━━━━━ Exercise data ━━━━━
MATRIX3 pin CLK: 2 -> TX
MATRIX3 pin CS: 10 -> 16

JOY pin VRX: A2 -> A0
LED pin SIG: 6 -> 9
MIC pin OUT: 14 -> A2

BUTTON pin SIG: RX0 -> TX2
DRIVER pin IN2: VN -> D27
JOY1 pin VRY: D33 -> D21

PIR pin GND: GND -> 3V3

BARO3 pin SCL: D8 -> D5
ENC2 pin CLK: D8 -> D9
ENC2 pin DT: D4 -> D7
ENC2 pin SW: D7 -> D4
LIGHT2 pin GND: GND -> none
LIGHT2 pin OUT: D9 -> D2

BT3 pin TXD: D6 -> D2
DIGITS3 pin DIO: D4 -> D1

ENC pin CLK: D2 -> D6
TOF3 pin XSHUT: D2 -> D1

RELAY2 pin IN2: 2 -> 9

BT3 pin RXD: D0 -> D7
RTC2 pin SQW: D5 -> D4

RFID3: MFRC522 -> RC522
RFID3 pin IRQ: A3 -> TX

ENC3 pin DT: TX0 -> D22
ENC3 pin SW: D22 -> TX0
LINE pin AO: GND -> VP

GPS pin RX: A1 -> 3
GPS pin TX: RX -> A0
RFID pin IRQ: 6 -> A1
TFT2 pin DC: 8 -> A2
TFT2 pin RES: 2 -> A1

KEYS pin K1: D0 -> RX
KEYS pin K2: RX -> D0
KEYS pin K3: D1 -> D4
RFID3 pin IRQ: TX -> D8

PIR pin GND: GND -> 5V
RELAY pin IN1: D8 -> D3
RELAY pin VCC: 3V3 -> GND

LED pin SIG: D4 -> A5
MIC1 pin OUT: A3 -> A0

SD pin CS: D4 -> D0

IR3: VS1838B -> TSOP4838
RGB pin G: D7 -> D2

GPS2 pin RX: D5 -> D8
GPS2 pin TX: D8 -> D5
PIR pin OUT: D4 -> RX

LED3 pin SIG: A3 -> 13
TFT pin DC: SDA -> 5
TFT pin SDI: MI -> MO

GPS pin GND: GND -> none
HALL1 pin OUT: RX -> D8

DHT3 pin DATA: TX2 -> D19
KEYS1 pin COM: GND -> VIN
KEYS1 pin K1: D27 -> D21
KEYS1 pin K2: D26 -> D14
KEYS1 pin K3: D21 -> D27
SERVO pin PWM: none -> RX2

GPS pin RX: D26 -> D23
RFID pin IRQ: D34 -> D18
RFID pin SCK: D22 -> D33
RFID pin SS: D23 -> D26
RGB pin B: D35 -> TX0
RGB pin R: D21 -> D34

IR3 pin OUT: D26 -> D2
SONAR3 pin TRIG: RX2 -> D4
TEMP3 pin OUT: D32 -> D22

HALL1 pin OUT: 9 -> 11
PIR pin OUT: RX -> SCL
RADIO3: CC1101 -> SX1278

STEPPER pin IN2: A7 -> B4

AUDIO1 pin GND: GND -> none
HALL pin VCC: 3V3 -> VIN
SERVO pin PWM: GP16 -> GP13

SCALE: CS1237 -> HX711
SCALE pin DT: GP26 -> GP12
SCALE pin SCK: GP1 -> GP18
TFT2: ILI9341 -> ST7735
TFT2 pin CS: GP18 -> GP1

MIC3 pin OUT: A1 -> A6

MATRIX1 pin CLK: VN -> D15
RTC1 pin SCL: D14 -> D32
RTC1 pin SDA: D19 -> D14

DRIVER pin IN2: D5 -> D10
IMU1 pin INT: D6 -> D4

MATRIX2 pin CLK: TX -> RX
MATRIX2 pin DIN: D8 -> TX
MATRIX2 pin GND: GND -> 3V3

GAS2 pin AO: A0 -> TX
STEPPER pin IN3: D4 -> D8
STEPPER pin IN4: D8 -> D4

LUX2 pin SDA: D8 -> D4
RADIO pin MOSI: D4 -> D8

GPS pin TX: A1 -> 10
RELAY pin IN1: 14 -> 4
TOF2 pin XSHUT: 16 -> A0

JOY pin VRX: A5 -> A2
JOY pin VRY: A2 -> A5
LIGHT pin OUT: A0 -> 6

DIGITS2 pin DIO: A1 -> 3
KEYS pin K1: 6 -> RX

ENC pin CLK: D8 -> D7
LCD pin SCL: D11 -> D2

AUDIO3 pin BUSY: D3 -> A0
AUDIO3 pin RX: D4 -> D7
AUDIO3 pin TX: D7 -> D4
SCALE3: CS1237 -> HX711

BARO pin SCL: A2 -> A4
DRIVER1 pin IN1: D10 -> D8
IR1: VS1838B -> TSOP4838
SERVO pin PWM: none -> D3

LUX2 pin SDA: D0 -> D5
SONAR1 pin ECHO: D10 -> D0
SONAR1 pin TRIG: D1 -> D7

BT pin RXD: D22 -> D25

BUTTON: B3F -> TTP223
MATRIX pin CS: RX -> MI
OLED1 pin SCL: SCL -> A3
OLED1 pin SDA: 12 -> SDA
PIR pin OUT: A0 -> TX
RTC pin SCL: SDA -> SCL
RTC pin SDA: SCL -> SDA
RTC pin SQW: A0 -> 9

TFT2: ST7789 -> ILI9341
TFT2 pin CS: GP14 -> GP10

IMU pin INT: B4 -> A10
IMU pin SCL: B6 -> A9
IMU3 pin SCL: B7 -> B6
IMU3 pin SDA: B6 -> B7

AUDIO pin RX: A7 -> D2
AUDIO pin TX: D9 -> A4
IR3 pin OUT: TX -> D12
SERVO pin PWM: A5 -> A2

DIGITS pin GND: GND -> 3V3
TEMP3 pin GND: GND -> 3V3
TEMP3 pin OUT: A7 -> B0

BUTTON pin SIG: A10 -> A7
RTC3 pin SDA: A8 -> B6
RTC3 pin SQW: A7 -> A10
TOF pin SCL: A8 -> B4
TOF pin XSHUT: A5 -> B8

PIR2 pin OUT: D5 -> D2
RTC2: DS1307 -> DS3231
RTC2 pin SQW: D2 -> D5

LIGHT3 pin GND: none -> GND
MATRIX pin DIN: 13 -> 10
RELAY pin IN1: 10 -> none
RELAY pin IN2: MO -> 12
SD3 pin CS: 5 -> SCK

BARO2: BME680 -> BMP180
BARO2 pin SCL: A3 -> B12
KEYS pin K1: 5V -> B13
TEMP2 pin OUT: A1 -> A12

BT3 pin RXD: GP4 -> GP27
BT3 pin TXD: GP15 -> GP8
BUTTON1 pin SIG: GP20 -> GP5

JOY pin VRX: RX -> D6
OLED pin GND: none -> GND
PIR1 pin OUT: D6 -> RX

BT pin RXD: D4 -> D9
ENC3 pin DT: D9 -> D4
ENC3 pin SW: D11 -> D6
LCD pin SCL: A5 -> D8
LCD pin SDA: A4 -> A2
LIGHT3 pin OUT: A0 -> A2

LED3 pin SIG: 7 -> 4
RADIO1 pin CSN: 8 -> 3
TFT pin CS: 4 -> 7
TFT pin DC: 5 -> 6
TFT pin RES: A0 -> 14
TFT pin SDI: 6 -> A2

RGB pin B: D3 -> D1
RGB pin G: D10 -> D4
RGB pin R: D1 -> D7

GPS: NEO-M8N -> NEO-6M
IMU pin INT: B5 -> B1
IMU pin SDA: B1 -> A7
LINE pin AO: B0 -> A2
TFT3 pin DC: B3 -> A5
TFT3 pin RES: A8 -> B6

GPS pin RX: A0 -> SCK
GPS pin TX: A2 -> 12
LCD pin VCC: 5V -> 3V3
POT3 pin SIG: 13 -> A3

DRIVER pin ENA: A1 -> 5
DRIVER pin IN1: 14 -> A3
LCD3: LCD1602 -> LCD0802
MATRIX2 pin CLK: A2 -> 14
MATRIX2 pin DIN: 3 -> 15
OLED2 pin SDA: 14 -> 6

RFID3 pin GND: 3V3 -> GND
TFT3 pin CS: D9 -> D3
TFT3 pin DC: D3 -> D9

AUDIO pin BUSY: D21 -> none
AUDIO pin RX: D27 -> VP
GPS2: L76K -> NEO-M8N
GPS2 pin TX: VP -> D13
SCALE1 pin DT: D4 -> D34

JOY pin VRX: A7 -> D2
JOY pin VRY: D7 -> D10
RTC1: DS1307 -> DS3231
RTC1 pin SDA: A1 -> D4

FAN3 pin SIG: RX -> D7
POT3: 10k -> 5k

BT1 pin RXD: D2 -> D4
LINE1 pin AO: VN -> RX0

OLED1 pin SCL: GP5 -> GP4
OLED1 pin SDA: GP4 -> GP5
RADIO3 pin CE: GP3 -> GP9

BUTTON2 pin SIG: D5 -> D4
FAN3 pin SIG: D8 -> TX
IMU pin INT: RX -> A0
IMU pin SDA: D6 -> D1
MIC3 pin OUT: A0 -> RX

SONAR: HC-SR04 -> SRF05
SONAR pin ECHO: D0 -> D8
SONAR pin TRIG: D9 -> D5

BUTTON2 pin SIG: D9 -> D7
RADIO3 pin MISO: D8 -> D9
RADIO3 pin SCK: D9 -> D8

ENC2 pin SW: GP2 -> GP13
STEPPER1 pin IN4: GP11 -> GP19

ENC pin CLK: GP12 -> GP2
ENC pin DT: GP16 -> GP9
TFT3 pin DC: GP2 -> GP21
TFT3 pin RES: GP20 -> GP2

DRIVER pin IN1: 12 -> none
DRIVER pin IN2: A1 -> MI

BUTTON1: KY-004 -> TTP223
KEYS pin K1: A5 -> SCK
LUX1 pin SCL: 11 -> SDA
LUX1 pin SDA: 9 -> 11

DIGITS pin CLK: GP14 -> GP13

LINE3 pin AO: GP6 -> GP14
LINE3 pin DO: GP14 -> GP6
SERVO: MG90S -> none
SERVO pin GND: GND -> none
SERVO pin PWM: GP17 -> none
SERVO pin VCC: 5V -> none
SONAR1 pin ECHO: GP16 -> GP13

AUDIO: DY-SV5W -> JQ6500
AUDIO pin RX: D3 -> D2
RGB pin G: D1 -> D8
━━━━━
What you have to do
What you give back must be the stretch above, starting at the line with "AUDIO pin BUSY: D21 -> none" and ending at the line with "IMU pin INT: RX -> A0", copied exactly.

Result of the task
AUDIO pin BUSY: D21 -> none
AUDIO pin RX: D27 -> VP
GPS2: L76K -> NEO-M8N
GPS2 pin TX: VP -> D13
SCALE1 pin DT: D4 -> D34

JOY pin VRX: A7 -> D2
JOY pin VRY: D7 -> D10
RTC1: DS1307 -> DS3231
RTC1 pin SDA: A1 -> D4

FAN3 pin SIG: RX -> D7
POT3: 10k -> 5k

BT1 pin RXD: D2 -> D4
LINE1 pin AO: VN -> RX0

OLED1 pin SCL: GP5 -> GP4
OLED1 pin SDA: GP4 -> GP5
RADIO3 pin CE: GP3 -> GP9

BUTTON2 pin SIG: D5 -> D4
FAN3 pin SIG: D8 -> TX
IMU pin INT: RX -> A0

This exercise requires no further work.